• **TASK REQUIREMENTS**: Only the lines from the one containing "Find all instances" through the end of the material are to be echoed, each exactly as it appears.

>> Start RECORDED DATA

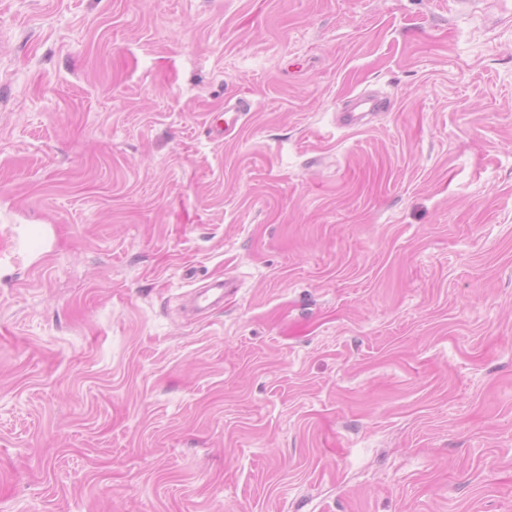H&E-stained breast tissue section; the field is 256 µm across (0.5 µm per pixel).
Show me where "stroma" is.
<instances>
[{"mask_svg": "<svg viewBox=\"0 0 512 512\" xmlns=\"http://www.w3.org/2000/svg\"><path fill=\"white\" fill-rule=\"evenodd\" d=\"M0 512H512V21L0 0ZM384 100L377 97H360L357 99L355 108L351 112L341 113L339 122L346 127H355L359 124V118L368 112L377 111L383 108ZM358 109L360 112H355Z\"/></svg>", "mask_w": 512, "mask_h": 512, "instance_id": "1", "label": "stroma"}]
</instances>
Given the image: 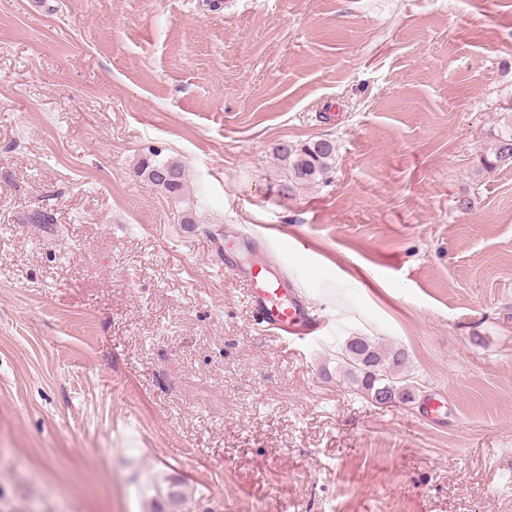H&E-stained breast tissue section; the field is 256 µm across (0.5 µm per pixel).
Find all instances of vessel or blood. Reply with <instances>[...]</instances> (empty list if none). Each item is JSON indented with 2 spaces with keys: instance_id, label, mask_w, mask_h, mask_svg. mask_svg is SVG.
<instances>
[{
  "instance_id": "1",
  "label": "vessel or blood",
  "mask_w": 512,
  "mask_h": 512,
  "mask_svg": "<svg viewBox=\"0 0 512 512\" xmlns=\"http://www.w3.org/2000/svg\"><path fill=\"white\" fill-rule=\"evenodd\" d=\"M252 308L259 325L280 340L288 336L305 338L319 332L324 323L310 315L299 297L289 296L284 286L259 288L253 296Z\"/></svg>"
}]
</instances>
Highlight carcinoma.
Instances as JSON below:
<instances>
[{
  "label": "carcinoma",
  "instance_id": "carcinoma-1",
  "mask_svg": "<svg viewBox=\"0 0 512 512\" xmlns=\"http://www.w3.org/2000/svg\"><path fill=\"white\" fill-rule=\"evenodd\" d=\"M277 152L288 170V183L297 188L315 182L332 168L336 145L311 140L298 146L282 144ZM509 166L512 167V106L507 108L491 135L490 147L480 161L479 171L492 172ZM160 172L170 175V179L160 180L157 177ZM141 176L172 195L181 194L186 181L183 166L169 159L143 163ZM338 360L342 362L343 376L368 398L389 389L397 394L401 403L413 399V386L404 371L408 361L405 350L389 349L370 336H360L354 345L344 343Z\"/></svg>",
  "mask_w": 512,
  "mask_h": 512
}]
</instances>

>> End RECORDED DATA

• **EXPECTED ANSWER**:
Find all instances of vessel or blood. Reply with <instances>[...]</instances> (empty list if none). Each item is JSON indented with 2 spaces with keys: instance_id, label, mask_w, mask_h, mask_svg. mask_svg is SVG.
<instances>
[{
  "instance_id": "1",
  "label": "vessel or blood",
  "mask_w": 512,
  "mask_h": 512,
  "mask_svg": "<svg viewBox=\"0 0 512 512\" xmlns=\"http://www.w3.org/2000/svg\"><path fill=\"white\" fill-rule=\"evenodd\" d=\"M252 308L259 325L280 340L288 336L305 338L319 332L324 323L310 315L299 297L289 296L284 286L259 288L253 296Z\"/></svg>"
}]
</instances>
Highlight carcinoma.
Instances as JSON below:
<instances>
[{
  "label": "carcinoma",
  "instance_id": "carcinoma-1",
  "mask_svg": "<svg viewBox=\"0 0 512 512\" xmlns=\"http://www.w3.org/2000/svg\"><path fill=\"white\" fill-rule=\"evenodd\" d=\"M277 152L288 170V183L297 188L315 182L332 168L336 145L311 140L298 146L282 144ZM509 166L512 167V106L507 108L491 135L490 147L480 161L479 171L492 172ZM160 172L170 175V179L160 180L157 177ZM141 176L172 195L181 194L186 181L183 166L169 159L143 163ZM338 360L342 362L343 376L368 398L389 389L397 394L401 403L413 399V386L404 371L408 361L405 350L389 349L370 336H360L354 345L344 343Z\"/></svg>",
  "mask_w": 512,
  "mask_h": 512
}]
</instances>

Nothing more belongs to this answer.